**Exercise aim**
Lines of the material that include the string "blue" should be returned.

START Provided entries

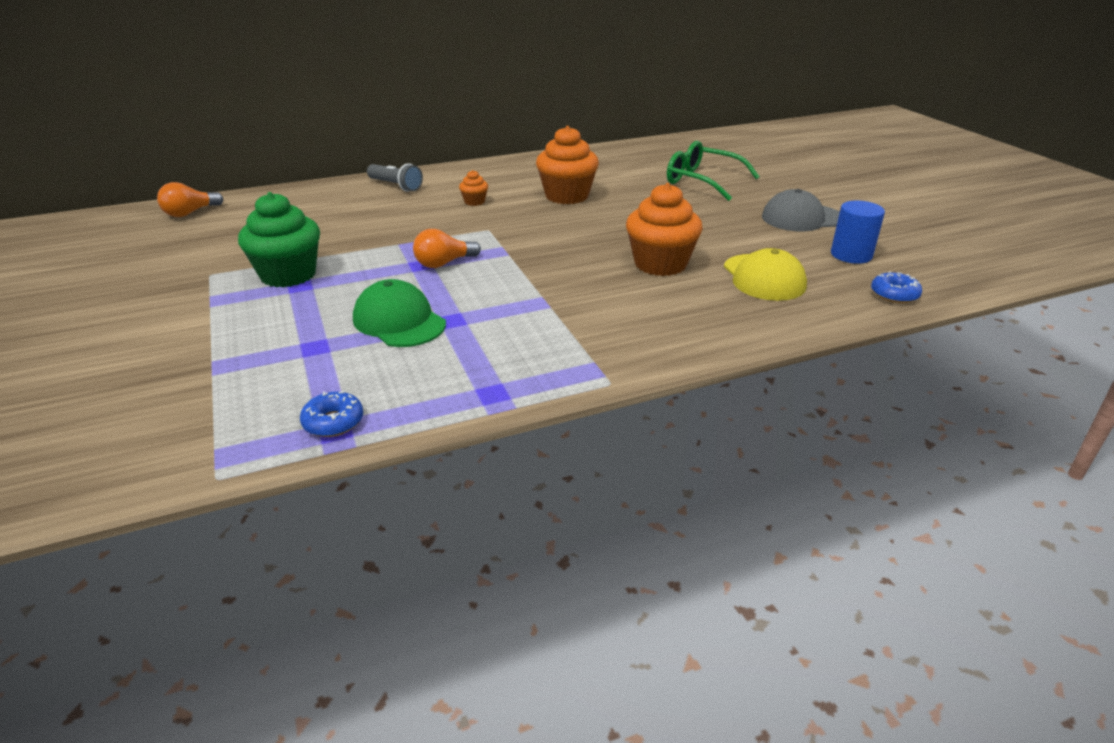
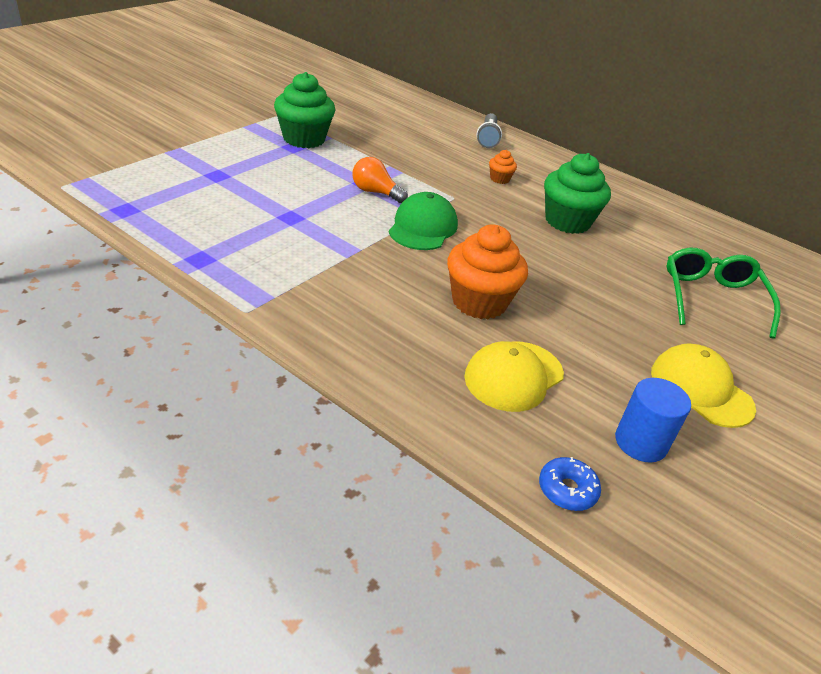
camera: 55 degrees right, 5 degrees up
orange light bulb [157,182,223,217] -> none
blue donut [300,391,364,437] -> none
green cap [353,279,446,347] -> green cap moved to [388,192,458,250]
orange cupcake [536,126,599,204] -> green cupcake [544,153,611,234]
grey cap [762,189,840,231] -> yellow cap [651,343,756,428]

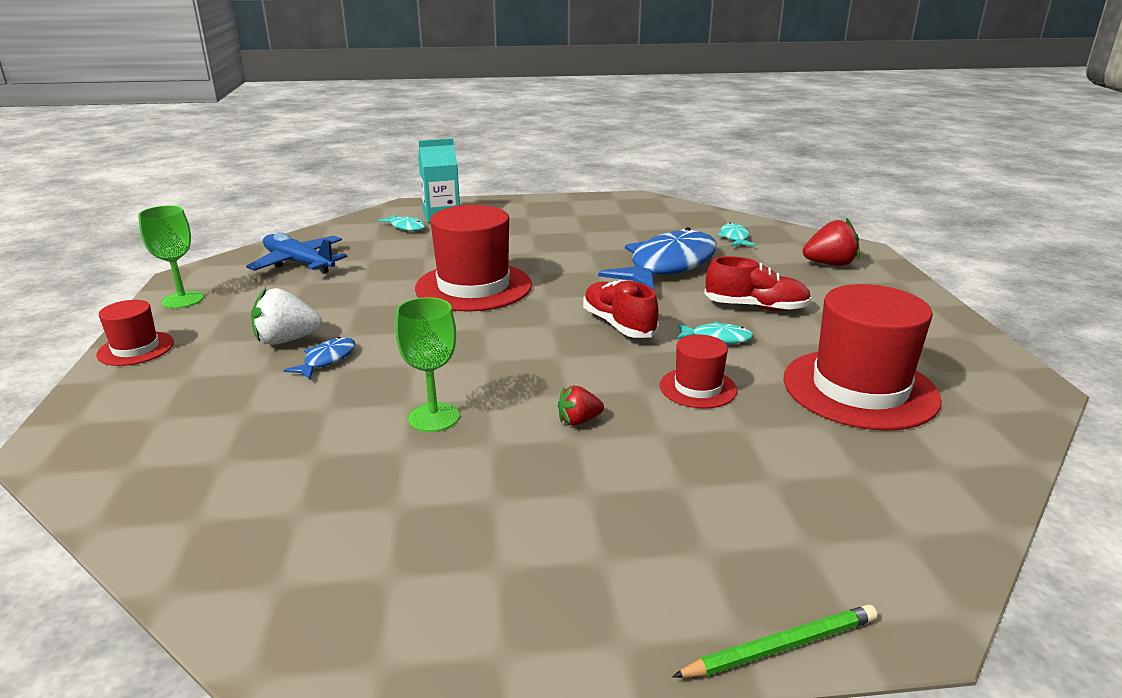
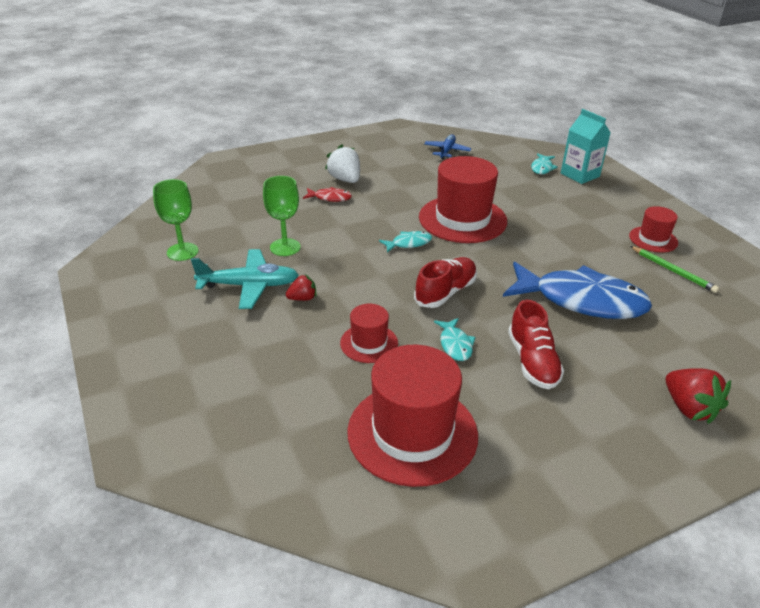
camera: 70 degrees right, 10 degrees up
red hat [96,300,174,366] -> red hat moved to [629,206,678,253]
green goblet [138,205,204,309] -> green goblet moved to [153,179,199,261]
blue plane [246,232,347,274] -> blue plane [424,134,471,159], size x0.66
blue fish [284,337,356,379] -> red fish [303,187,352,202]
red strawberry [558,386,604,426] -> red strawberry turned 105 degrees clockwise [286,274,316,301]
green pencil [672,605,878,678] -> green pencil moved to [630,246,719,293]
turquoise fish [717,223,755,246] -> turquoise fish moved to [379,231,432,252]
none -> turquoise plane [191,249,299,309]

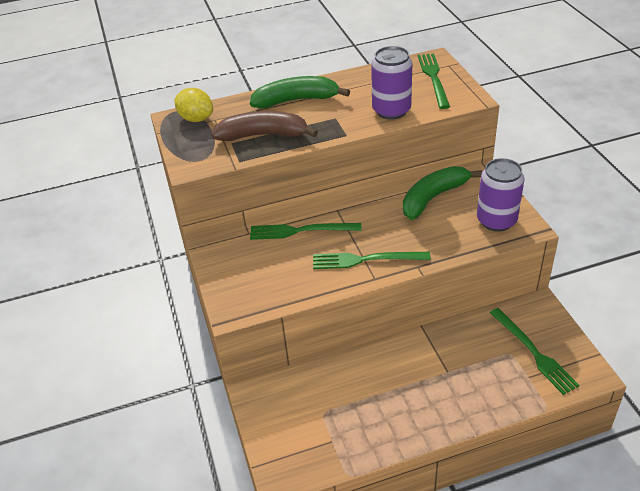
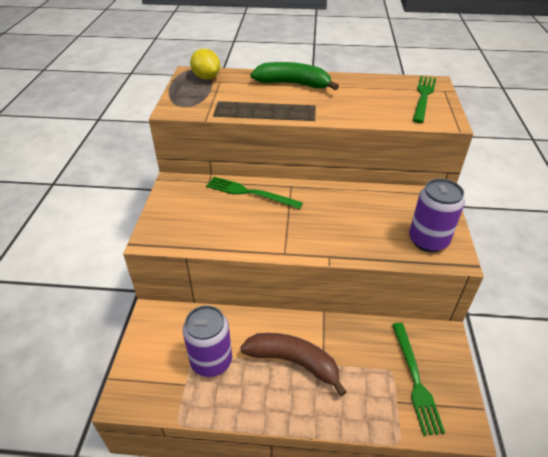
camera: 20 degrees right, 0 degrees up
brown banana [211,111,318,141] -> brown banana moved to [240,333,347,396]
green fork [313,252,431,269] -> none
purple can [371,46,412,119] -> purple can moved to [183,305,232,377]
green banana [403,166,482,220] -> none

END Provided entries

**Exercise solution**
blue donut [300,391,364,437] -> none
blue plane [246,232,347,274] -> blue plane [424,134,471,159], size x0.66
blue fish [284,337,356,379] -> red fish [303,187,352,202]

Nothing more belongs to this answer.